GOAL — Update the items from the very beginning through the line containing "Question: Is brushed" by replacing "woven straw basket" with "wicker basket" and leaving everything else unchanged, and leave the pictures out of your answer.

— BEGIN TASK MATERIAL —

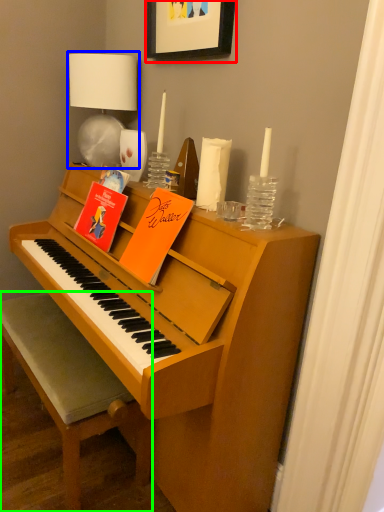
Question: Based on their relative distances, which object is nearer to picture frame (highlighted by a red box)? Choose from table lamp (highlighted by a blue box) and chair (highlighted by a green box).

Choices:
 (A) table lamp
 (B) chair

Answer: (A)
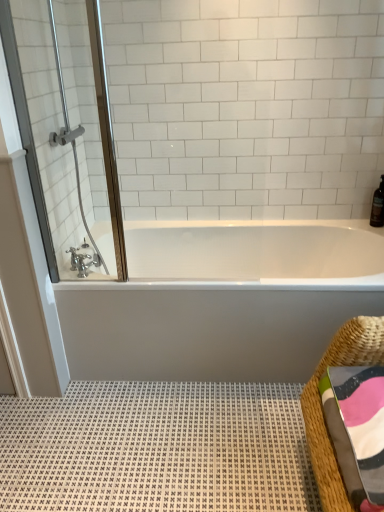
Question: Does brushed metal faucet at lower left have a lesser width compared to woven straw basket at lower right?

Choices:
 (A) yes
 (B) no

Answer: (A)

Question: Can you confirm if brushed metal faucet at lower left is shorter than woven straw basket at lower right?

Choices:
 (A) yes
 (B) no

Answer: (A)

Question: From the image's perspective, is brushed metal faucet at lower left on woven straw basket at lower right?

Choices:
 (A) no
 (B) yes

Answer: (B)

Question: From the image's perspective, is brushed metal faucet at lower left below woven straw basket at lower right?

Choices:
 (A) no
 (B) yes

Answer: (A)

Question: Can you confirm if brushed metal faucet at lower left is positioned to the right of woven straw basket at lower right?

Choices:
 (A) yes
 (B) no

Answer: (B)

Question: Is brushed metal faucet at lower left bigger than woven straw basket at lower right?

Choices:
 (A) no
 (B) yes

Answer: (A)

Question: Is brown glass bottle at upper right to the right of woven straw basket at lower right from the viewer's perspective?

Choices:
 (A) yes
 (B) no

Answer: (A)

Question: Is brown glass bottle at upper right not close to woven straw basket at lower right?

Choices:
 (A) no
 (B) yes

Answer: (B)

Question: Is the depth of brown glass bottle at upper right less than that of woven straw basket at lower right?

Choices:
 (A) no
 (B) yes

Answer: (A)

Question: Can you confirm if brown glass bottle at upper right is taller than woven straw basket at lower right?

Choices:
 (A) yes
 (B) no

Answer: (B)

Question: From a real-world perspective, does brown glass bottle at upper right sit lower than woven straw basket at lower right?

Choices:
 (A) no
 (B) yes

Answer: (A)

Question: Is brown glass bottle at upper right smaller than woven straw basket at lower right?

Choices:
 (A) yes
 (B) no

Answer: (A)

Question: Can we say woven straw basket at lower right lies outside brown glass bottle at upper right?

Choices:
 (A) no
 (B) yes

Answer: (B)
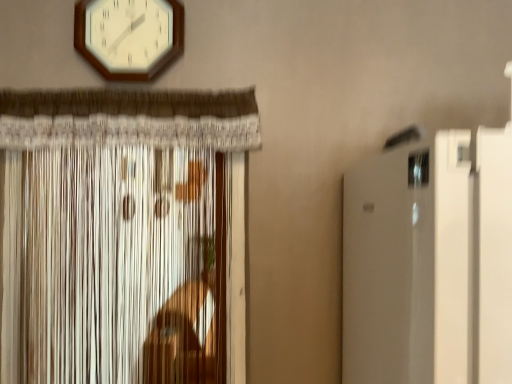
Question: Considering their positions, is white wooden wall clock at upper center located in front of or behind white textured curtain at left?

Choices:
 (A) front
 (B) behind

Answer: (B)

Question: Is point (81, 11) closer or farther from the camera than point (162, 251)?

Choices:
 (A) closer
 (B) farther

Answer: (A)

Question: From the image's perspective, is white wooden wall clock at upper center positioned above or below white textured curtain at left?

Choices:
 (A) above
 (B) below

Answer: (A)

Question: In terms of width, does white textured curtain at left look wider or thinner when compared to white wooden wall clock at upper center?

Choices:
 (A) thin
 (B) wide

Answer: (B)

Question: Considering the positions of point (167, 254) and point (174, 21), is point (167, 254) closer or farther from the camera than point (174, 21)?

Choices:
 (A) farther
 (B) closer

Answer: (A)

Question: From their relative heights in the image, would you say white textured curtain at left is taller or shorter than white wooden wall clock at upper center?

Choices:
 (A) short
 (B) tall

Answer: (B)

Question: From a real-world perspective, is white textured curtain at left physically located above or below white wooden wall clock at upper center?

Choices:
 (A) below
 (B) above

Answer: (A)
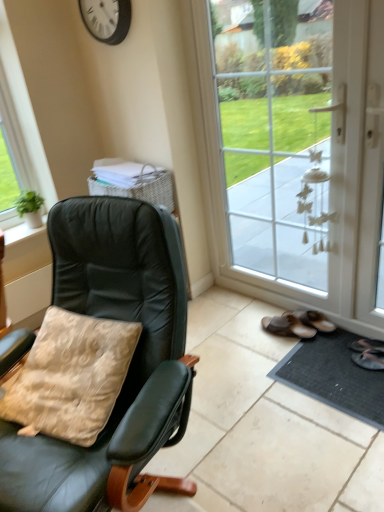
Question: From a real-world perspective, is white plastic clock at upper center positioned above or below white glass door at center?

Choices:
 (A) above
 (B) below

Answer: (A)

Question: Considering their positions, is white plastic clock at upper center located in front of or behind white glass door at center?

Choices:
 (A) behind
 (B) front

Answer: (A)

Question: Considering the real-world distances, which object is farthest from the white glass door at center?

Choices:
 (A) beige velvety pillow at left
 (B) white plastic clock at upper center
 (C) black rubber doormat at lower right
 (D) matte black chair at left

Answer: (A)

Question: Which of these objects is positioned farthest from the white glass door at center?

Choices:
 (A) beige velvety pillow at left
 (B) white plastic clock at upper center
 (C) black rubber doormat at lower right
 (D) matte black chair at left

Answer: (A)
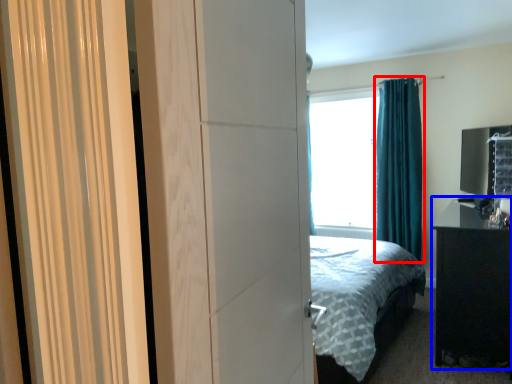
Question: Which object appears closest to the camera in this image, curtain (highlighted by a red box) or nightstand (highlighted by a blue box)?

Choices:
 (A) curtain
 (B) nightstand

Answer: (B)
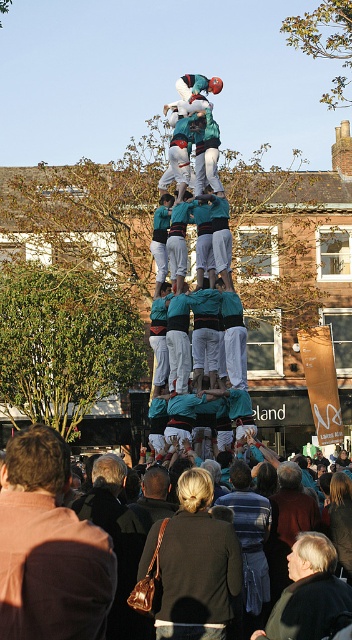
You are standing at the point labeled point [306,547] and want to take a photo of the castell. If the camera is 192.30 feet away from you, is the castell likely to be in focus in the photo?

The castell is likely to be in focus because the distance between you and the camera is 192.30 feet, which is a typical focal range for capturing such a subject clearly.

You are standing in a public square and see the dark blue jacket at center. If you want to reach the jacket quickly, how many steps would you need to take? Assume each step covers about 3 feet.

The dark blue jacket at center is 211.07 feet away from the viewer. Dividing this distance by the step length of 3 feet per step gives approximately 70.36 steps. Since you can only take whole steps, you would need to take 71 steps to reach the dark blue jacket at center.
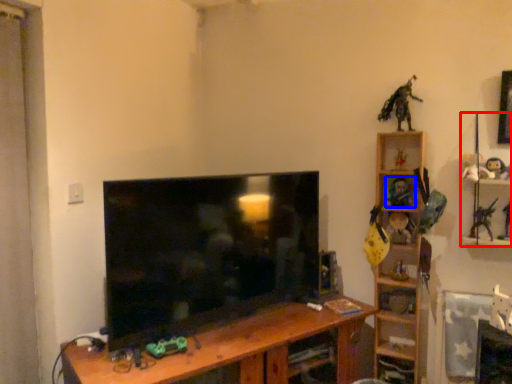
Question: Which object is closer to the camera taking this photo, toy (highlighted by a red box) or toy (highlighted by a blue box)?

Choices:
 (A) toy
 (B) toy

Answer: (A)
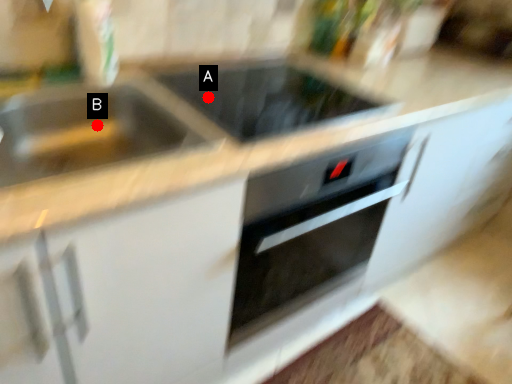
Question: Two points are circled on the image, labeled by A and B beside each circle. Which point appears farthest from the camera in this image?

Choices:
 (A) A is further
 (B) B is further

Answer: (A)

— END TASK MATERIAL —

TASK ANSWER —
Question: Based on their relative distances, which object is nearer to picture frame (highlighted by a red box)? Choose from table lamp (highlighted by a blue box) and chair (highlighted by a green box).

Choices:
 (A) table lamp
 (B) chair

Answer: (A)
Question: Does brushed metal faucet at lower left have a lesser width compared to wicker basket at lower right?

Choices:
 (A) yes
 (B) no

Answer: (A)

Question: Can you confirm if brushed metal faucet at lower left is shorter than wicker basket at lower right?

Choices:
 (A) yes
 (B) no

Answer: (A)

Question: From the image's perspective, is brushed metal faucet at lower left on wicker basket at lower right?

Choices:
 (A) no
 (B) yes

Answer: (B)

Question: From the image's perspective, is brushed metal faucet at lower left below wicker basket at lower right?

Choices:
 (A) no
 (B) yes

Answer: (A)

Question: Can you confirm if brushed metal faucet at lower left is positioned to the right of wicker basket at lower right?

Choices:
 (A) yes
 (B) no

Answer: (B)

Question: Is brushed metal faucet at lower left bigger than wicker basket at lower right?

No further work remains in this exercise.